START Records supplied
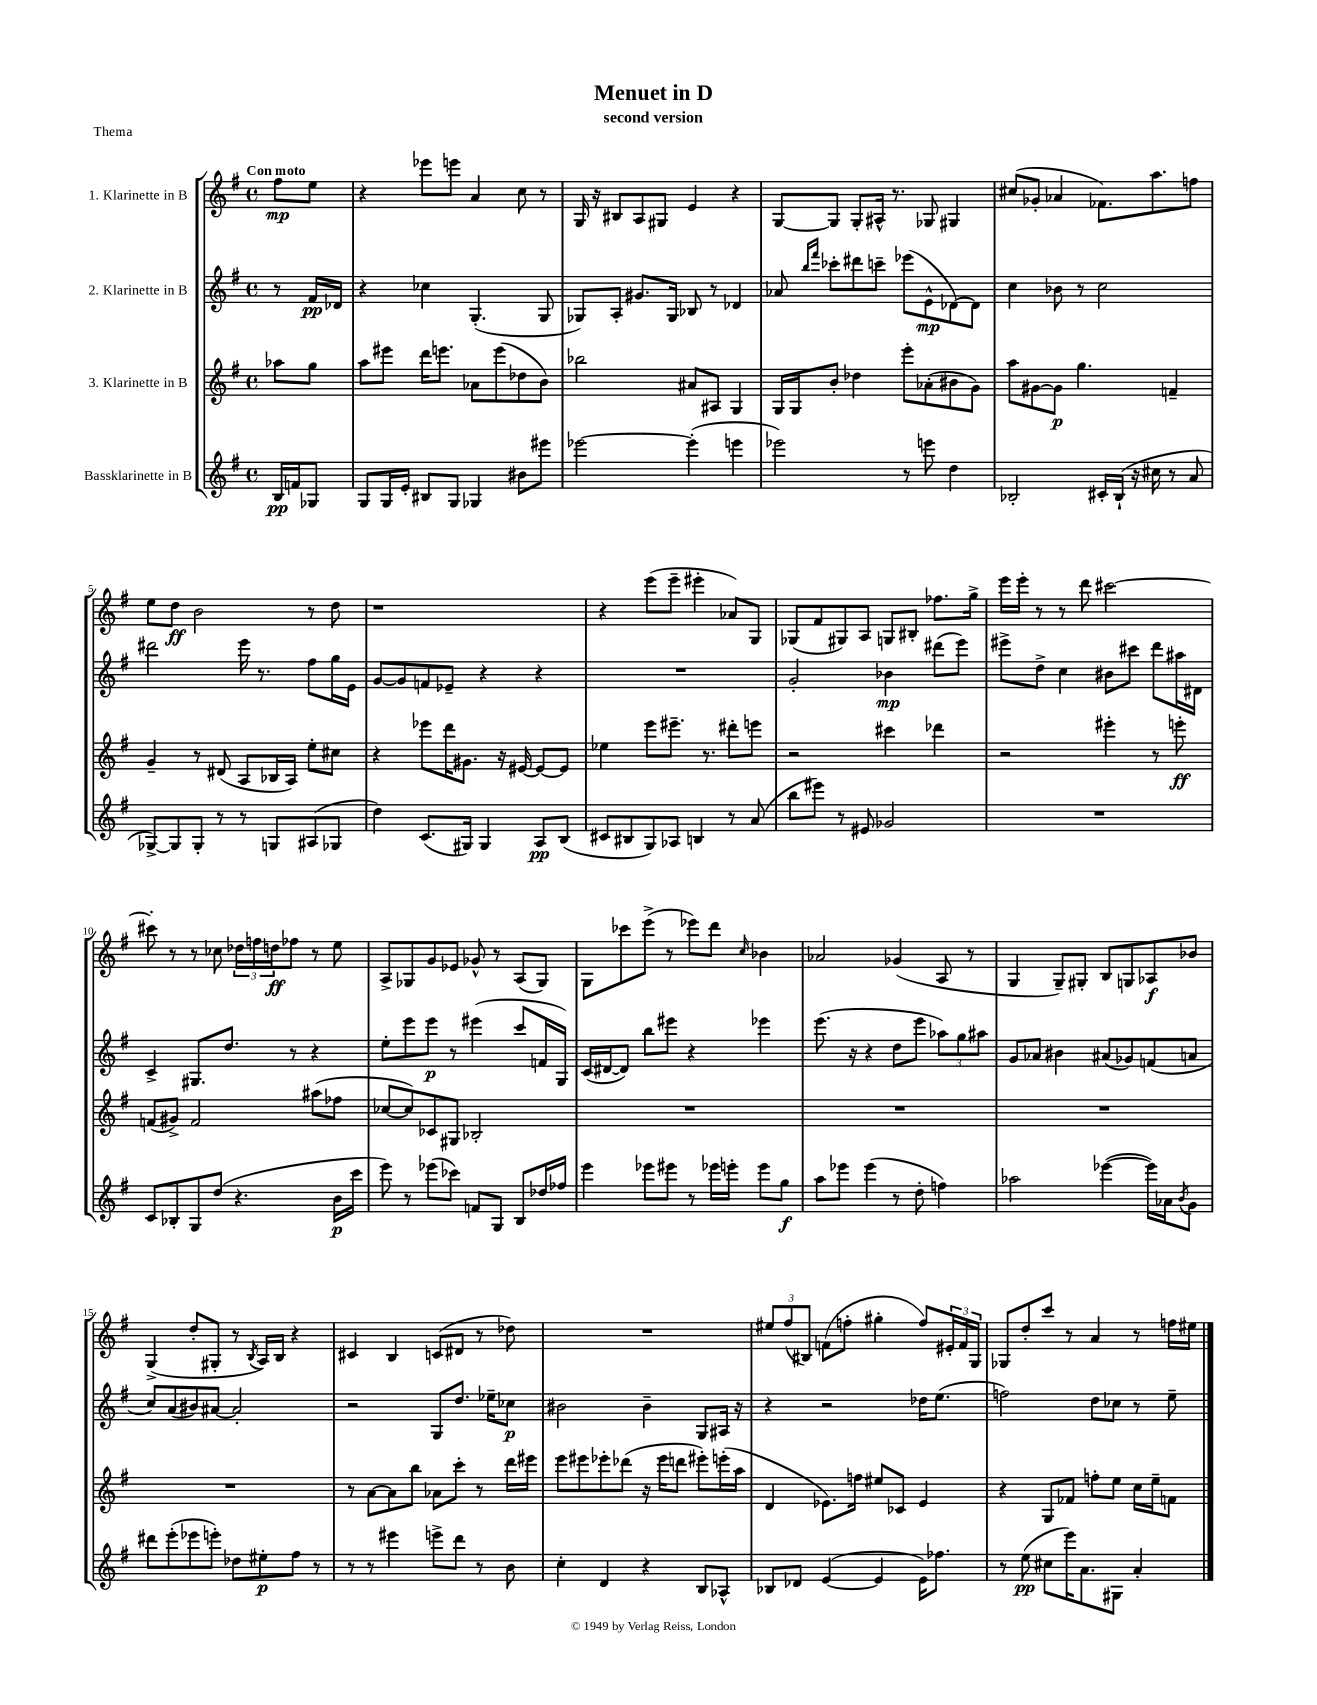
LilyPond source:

\header { title = "Menuet in D" subtitle = "second version" piece = "Thema" }
<<
\new StaffGroup <<
\new Staff = "s0" \with { instrumentName = "1. Klarinette in B" } {
    \clef treble \key g \major \defaultTimeSignature \time 4/4 \partial 4 \tempo "Con moto"
    fis''8\mp e''8 |
    r4 ees'''8 e'''8 a'4 c''8 r8 |
    g16 r16 bis8 a8 gis8 e'4 r4 |
    g8~ g8 g8-. ais16-^ r8. ges8 gis4 |
    cis''8( ges'8-. aes'4 fes'8.) a''8. f''8 |
    e''8 d''8\ff b'2 r8 d''8 |
    r1 |
    r4 e'''8( e'''8-- eis'''4-. aes'8) g8 |
    ges8( fis'8 gis8) a8 g8 bis8-. fes''8. g''16-> |
    e'''16 e'''16-. r8 r8 d'''8 cis'''2~ |
    cis'''8-. r8 r8 ces''8 \tuplet 3/2 { des''16 f''16 d''16\ff } fes''8 r8 e''8 |
    a8-> ges8 g'8 ees'8 ges'8-^ r8 a8( ges8) |
    g8 ces'''8 e'''8->( r8 ees'''8) d'''8 \grace { c''16 } bes'4 |
    aes'2 ges'4( a8 r8 |
    g4 g8--) gis8-. b8 g8 aes8\f bes'8 |
    g4->( d''8-. gis8-. r8 \acciaccatura { b8 } a16) b16 r4 |
    cis'4 b4 c'8( dis'8 r8 des''8) |
    R1 |
    \tuplet 3/2 { eis''8 fis''8( bis8) } f'8( f''8-. gis''4-. f''8) \tuplet 3/2 { eis'16-. f'16 g16 } |
    ges8 d''8-. c'''8 r8 a'4 r8 f''16 eis''16 \bar "|." |
}
\new Staff = "s1" \with { instrumentName = "2. Klarinette in B" } {
    \clef treble \key g \major \defaultTimeSignature \time 4/4 \partial 4
    r8 fis'16\pp des'16 |
    r4 ces''4 g4.-.( g8 |
    ges8) a8-. gis'8. ges16 bes8 r8 des'4 |
    aes'8 \grace { b''16 fis'''16 } ces'''8-. dis'''8 c'''8-- ees'''8( e'8-^\mp des'8~) des'8 |
    c''4 bes'8 r8 c''2 |
    dis'''2 e'''16 r8. fis''8 g''16 e'16 |
    g'8~ g'8 f'8 ees'8-- r4 r4 |
    R1 |
    g'2-. bes'4\mp dis'''8( e'''8) |
    eis'''8-> d''8-> c''4 bis'8 cis'''8 d'''8 ais''16 dis'16 |
    c'4-> gis8. d''8. r8 r4 |
    e''8-. e'''8 e'''8\p r8 eis'''4( c'''8 f'16 g16) |
    c'16( dis'16~ dis'8) b''8 eis'''8 r4 ees'''4 |
    e'''8.( r16 r4 d''8 e'''8 \tuplet 3/2 { aes''8) g''8 ais''8 } |
    g'8 aes'8 bis'4 ais'8( ges'8) f'8( a'8 |
    c''8) a'8( bis'8) ais'8~ ais'2-. |
    r2 g8 d''8. ees''16-- ces''8\p |
    bis'2 bis'4-- g8 ais16 r16 |
    r4 r2 des''16 e''8.( |
    f''2) d''8 ces''8 r8 e''8-- \bar "|." |
}
\new Staff = "s2" \with { instrumentName = "3. Klarinette in B" } {
    \clef treble \key g \major \defaultTimeSignature \time 4/4 \partial 4
    aes''8 g''8 |
    a''8 eis'''8 d'''16 e'''8. aes'8 e'''8( des''8 b'8) |
    bes''2 ais'8 ais8 g4 |
    g16 g16 b'8-. des''4 e'''8-. aes'8-.( bis'8 g'8) |
    a''8 gis'8~ gis'8\p g''4. f'4-- |
    g'4-- r8 dis'8( a8 bes16 a16) e''8-. cis''8 |
    r4 ees'''8 d'''16 gis'8. r16 eis'16~ eis'8~ eis'8 |
    ees''4 e'''8 eis'''8.-- r8. dis'''8-. e'''8 |
    r2 cis'''4 des'''4 |
    r2 eis'''4-. r8 e'''8-.\ff |
    f'8( gis'8->) f'2 ais''8( fes''8 |
    ces''8~ ces''8) ces'8 gis8 bes2-. |
    R1 |
    R1 |
    R1 |
    R1 |
    r8 a'8~ a'8 b''8 aes'8 c'''8-. r8 d'''16 eis'''16 |
    e'''8 eis'''8 ees'''8-. des'''8( r16 ees'''16 d'''8 eis'''8-.) e'''16-.( a''16 |
    d'4 ees'8.) f''16 eis''8 ces'8 ees'4 |
    r4 g8 fes'8 f''8-. e''8 c''16 e''16-- f'8 \bar "|." |
}
\new Staff = "s3" \with { instrumentName = "Bassklarinette in B" } {
    \clef treble \key g \major \defaultTimeSignature \time 4/4 \partial 4
    b16\pp f'16 ges8 |
    g8 g16 e'16-. bis8 g8 ges4 bis'8 eis'''8 |
    ees'''2~ ees'''4-.( e'''4 |
    ees'''2) r8 e'''8 d''4 |
    bes2-. cis'16-. bes16-!( r16 cis''16 r8 a'8 |
    ges8~->) ges8 ges8-. r8 r8 g8 ais8( ges8 |
    d''4) c'8.( gis16) gis4 a8\pp b8( |
    cis'8 bis8 g8) aes8 b4 r8 a'8( |
    b''8 eis'''8) r8 eis'8 ges'2 |
    R1 |
    c'8 bes8-. g8 d''8( r4. b'16\p c'''16 |
    e'''8) r8 ees'''8( ces'''8) f'8 g8 b8 des''16 fes''16 |
    e'''4 ees'''8 eis'''8 r8 ees'''16 e'''16-. e'''8 g''8\f |
    a''8 ees'''8 ees'''4( r8 d''8-. f''4) |
    aes''2 ees'''4~( ees'''16) aes'16 \acciaccatura { b'8 } g'8 |
    dis'''8 e'''8-.( ees'''8 e'''8-.) des''8 eis''8-.\p fis''8 r8 |
    r8 r8 eis'''4 e'''8-> d'''8 r8 b'8 |
    c''4-. d'4 r4 b8 aes8-^ |
    bes8 des'8 e'4~( e'4 e'16) fes''8. |
    r8 e''8\pp( cis''8 e'''16) a'8. gis8 a'4-. \bar "|." |
}
>>
>>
END Records supplied
■ **What is required**: Select every line of the LilyPond source above that holds the string "grace", and copy each such line.

■ **Answer to the problem**:
    g8 ces'''8 e'''8->( r8 ees'''8) d'''8 \grace { c''16 } bes'4 |
    aes'8 \grace { b''16 fis'''16 } ces'''8-. dis'''8 c'''8-- ees'''8( e'8-^\mp des'8~) des'8 |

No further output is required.